Before-and-after object listings -
◇ ◇ ◇ ◇ ◇ ◇ ◇
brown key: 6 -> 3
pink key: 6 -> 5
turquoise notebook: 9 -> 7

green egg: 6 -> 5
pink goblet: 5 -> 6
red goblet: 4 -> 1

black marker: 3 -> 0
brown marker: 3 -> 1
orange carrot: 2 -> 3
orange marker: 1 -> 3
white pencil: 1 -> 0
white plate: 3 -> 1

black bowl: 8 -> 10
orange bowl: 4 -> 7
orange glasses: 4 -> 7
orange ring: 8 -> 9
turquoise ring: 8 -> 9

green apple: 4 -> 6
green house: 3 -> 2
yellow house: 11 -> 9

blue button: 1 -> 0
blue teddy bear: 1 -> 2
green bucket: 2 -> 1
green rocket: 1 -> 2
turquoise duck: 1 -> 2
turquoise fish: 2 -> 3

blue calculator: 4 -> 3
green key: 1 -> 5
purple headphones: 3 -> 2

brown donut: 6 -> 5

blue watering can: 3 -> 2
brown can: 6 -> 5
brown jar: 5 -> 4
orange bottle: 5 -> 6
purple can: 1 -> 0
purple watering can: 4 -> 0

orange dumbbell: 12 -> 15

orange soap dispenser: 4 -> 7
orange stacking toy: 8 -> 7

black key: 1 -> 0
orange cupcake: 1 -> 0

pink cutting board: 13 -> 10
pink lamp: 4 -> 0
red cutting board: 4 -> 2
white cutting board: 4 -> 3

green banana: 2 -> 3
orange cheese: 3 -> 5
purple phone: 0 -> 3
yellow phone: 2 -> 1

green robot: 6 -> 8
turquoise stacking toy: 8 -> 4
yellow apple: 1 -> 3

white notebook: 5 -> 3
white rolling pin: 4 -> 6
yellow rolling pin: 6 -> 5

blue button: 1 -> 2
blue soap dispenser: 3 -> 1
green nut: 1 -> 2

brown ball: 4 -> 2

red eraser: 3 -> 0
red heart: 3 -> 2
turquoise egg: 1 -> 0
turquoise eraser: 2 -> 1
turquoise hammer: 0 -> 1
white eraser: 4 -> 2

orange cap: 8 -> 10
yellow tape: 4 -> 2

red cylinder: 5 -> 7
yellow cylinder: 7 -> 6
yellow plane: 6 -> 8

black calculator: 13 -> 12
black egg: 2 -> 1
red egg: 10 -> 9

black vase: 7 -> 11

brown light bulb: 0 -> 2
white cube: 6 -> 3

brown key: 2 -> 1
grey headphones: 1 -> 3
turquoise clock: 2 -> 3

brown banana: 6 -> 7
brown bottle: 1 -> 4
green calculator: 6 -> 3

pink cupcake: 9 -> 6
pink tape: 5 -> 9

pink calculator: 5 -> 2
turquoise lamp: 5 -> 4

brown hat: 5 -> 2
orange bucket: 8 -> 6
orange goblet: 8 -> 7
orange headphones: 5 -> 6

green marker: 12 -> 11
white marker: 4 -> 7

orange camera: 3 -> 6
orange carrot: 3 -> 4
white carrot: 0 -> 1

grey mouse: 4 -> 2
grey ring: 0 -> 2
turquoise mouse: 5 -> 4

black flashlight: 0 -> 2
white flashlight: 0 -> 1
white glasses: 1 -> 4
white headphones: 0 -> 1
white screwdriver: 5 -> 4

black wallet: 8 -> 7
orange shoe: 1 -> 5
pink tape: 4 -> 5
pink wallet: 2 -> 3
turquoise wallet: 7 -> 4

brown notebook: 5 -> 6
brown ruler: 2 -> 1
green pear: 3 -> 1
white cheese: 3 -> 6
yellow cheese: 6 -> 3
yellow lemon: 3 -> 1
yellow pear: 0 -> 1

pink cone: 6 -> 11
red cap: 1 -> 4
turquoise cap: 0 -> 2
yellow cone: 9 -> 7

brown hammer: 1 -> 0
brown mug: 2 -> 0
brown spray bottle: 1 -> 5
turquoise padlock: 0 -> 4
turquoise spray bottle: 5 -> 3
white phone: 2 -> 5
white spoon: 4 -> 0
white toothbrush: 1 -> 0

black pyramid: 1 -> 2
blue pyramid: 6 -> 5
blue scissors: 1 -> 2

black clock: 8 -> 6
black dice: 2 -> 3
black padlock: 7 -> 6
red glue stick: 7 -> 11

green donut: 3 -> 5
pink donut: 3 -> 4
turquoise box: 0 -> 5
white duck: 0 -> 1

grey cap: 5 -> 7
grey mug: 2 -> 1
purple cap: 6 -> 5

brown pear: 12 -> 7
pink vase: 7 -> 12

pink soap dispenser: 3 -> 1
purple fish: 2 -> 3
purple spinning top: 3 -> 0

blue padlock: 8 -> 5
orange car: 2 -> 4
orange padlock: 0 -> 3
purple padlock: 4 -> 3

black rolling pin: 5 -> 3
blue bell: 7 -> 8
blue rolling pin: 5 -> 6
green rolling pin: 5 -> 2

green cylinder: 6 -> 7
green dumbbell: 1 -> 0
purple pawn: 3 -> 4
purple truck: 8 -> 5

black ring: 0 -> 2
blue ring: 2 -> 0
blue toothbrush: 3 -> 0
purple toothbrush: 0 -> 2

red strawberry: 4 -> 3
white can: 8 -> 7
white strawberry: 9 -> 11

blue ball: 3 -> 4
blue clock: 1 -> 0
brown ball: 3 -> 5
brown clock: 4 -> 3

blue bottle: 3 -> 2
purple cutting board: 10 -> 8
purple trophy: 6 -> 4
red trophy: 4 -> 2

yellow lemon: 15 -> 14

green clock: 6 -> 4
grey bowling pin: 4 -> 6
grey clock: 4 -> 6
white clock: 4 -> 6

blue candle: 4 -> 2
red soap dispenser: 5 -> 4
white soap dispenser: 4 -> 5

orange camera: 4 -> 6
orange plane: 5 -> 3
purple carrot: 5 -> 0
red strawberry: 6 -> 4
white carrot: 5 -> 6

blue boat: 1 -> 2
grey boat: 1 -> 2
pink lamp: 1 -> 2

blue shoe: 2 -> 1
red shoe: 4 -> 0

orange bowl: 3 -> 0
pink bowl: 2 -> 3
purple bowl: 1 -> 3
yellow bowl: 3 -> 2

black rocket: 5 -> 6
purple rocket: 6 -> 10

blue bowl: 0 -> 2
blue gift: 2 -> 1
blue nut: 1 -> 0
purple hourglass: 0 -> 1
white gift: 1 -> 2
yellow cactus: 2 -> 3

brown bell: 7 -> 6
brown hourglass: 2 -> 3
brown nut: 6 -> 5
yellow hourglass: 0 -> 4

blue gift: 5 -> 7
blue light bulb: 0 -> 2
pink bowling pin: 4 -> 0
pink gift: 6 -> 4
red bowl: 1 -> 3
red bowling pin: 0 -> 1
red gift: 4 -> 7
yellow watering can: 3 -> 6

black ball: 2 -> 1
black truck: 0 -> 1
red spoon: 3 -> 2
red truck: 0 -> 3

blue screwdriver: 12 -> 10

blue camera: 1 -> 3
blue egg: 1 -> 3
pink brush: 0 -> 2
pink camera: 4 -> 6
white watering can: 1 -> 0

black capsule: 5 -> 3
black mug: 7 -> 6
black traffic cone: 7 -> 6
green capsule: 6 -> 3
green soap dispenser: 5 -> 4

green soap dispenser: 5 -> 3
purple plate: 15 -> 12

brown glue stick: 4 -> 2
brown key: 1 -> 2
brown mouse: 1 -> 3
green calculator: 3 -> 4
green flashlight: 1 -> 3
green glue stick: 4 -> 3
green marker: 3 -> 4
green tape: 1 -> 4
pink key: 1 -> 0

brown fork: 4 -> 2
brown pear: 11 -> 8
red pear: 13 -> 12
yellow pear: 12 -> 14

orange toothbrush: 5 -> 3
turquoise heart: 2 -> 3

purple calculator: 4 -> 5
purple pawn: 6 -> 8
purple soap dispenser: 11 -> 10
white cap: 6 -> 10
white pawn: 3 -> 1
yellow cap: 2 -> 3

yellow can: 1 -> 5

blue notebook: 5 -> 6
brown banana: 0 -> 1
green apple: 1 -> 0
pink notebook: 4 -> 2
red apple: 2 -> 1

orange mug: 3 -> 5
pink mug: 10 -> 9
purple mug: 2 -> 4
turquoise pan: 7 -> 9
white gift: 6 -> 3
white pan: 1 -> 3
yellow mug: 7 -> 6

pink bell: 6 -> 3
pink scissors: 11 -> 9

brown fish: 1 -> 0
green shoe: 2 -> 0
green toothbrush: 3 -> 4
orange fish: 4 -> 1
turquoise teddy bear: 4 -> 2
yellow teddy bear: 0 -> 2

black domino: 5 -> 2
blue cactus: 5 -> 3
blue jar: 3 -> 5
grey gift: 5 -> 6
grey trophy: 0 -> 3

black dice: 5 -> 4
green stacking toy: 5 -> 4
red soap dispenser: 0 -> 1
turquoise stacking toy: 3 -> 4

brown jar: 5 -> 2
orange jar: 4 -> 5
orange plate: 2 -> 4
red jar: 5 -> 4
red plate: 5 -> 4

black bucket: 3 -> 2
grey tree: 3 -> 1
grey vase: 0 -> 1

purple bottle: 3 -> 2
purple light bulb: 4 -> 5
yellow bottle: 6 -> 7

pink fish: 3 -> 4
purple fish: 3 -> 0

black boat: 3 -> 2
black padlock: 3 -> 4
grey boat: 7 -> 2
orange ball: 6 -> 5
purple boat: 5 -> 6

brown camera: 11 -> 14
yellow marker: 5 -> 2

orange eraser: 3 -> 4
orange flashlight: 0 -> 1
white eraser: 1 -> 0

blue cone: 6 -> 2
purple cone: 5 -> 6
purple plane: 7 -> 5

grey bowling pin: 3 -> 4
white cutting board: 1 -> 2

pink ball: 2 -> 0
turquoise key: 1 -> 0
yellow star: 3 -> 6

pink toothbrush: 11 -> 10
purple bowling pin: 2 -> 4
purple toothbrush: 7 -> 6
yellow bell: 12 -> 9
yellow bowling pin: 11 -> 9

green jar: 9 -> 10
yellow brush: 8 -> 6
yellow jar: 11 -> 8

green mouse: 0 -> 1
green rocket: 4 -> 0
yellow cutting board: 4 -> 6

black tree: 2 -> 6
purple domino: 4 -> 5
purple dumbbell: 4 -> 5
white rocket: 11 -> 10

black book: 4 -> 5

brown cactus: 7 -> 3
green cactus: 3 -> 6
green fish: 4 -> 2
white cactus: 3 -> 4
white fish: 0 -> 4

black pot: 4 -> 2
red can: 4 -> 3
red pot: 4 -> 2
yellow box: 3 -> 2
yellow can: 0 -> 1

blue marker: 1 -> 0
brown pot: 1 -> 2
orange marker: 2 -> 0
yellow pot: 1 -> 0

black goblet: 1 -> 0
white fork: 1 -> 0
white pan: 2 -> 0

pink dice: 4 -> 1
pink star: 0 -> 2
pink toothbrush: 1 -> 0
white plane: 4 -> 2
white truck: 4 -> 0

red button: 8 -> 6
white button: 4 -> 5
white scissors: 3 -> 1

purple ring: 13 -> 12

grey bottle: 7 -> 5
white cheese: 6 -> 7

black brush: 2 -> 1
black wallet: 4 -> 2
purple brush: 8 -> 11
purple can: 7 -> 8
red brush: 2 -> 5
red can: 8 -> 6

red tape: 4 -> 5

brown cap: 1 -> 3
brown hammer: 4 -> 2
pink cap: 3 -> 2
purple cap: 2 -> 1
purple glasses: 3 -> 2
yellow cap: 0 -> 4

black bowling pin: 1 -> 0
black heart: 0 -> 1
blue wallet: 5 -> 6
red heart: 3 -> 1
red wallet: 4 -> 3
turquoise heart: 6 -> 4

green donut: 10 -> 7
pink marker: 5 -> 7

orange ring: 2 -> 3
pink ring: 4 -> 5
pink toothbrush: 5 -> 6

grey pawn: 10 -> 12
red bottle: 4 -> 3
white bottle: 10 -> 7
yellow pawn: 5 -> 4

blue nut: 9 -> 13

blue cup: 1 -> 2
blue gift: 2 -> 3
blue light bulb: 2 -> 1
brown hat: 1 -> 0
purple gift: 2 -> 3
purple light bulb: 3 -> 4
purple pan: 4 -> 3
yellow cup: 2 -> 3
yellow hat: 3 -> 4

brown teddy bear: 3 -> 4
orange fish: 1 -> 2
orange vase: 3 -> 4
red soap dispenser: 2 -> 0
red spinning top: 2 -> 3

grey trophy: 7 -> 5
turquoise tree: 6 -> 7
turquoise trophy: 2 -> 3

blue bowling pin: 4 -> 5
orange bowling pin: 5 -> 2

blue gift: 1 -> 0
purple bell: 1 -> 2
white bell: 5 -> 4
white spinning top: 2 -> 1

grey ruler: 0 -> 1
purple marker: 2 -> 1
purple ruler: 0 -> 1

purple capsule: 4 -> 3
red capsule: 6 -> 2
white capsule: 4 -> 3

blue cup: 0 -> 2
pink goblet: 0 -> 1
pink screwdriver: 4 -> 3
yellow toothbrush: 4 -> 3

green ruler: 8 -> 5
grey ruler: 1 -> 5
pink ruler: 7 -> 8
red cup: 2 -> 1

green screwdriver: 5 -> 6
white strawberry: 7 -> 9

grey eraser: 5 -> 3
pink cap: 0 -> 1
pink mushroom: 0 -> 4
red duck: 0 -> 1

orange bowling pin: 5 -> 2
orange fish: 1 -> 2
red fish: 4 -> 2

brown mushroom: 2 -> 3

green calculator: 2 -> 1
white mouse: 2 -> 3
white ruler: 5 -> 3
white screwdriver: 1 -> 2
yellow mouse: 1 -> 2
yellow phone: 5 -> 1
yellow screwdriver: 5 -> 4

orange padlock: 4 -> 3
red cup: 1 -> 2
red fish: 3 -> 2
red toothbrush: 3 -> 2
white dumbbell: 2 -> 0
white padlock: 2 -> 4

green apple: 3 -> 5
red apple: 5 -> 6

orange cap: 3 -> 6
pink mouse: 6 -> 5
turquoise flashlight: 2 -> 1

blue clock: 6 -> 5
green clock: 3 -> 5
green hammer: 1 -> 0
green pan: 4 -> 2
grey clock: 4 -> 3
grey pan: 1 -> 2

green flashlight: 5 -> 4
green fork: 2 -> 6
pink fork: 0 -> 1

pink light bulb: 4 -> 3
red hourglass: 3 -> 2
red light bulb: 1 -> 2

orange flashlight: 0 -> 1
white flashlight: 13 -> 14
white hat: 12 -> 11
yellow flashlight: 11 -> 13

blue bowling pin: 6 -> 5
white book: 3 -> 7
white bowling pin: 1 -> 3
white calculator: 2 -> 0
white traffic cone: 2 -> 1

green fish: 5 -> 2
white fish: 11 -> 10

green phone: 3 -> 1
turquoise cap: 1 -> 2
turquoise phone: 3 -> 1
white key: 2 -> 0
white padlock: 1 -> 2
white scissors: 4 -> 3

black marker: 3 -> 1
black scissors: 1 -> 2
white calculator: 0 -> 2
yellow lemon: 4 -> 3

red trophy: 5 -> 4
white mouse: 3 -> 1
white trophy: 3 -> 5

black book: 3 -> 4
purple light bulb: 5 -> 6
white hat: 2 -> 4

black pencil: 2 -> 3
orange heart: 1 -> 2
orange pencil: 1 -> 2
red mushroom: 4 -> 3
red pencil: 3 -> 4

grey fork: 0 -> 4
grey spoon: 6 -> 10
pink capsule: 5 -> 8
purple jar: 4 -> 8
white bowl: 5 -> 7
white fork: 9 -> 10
◇ ◇ ◇ ◇ ◇ ◇ ◇
Task directions -
How many lines of the entries above include the word "ruler"? Reply with the number alone.

Exercise output -
7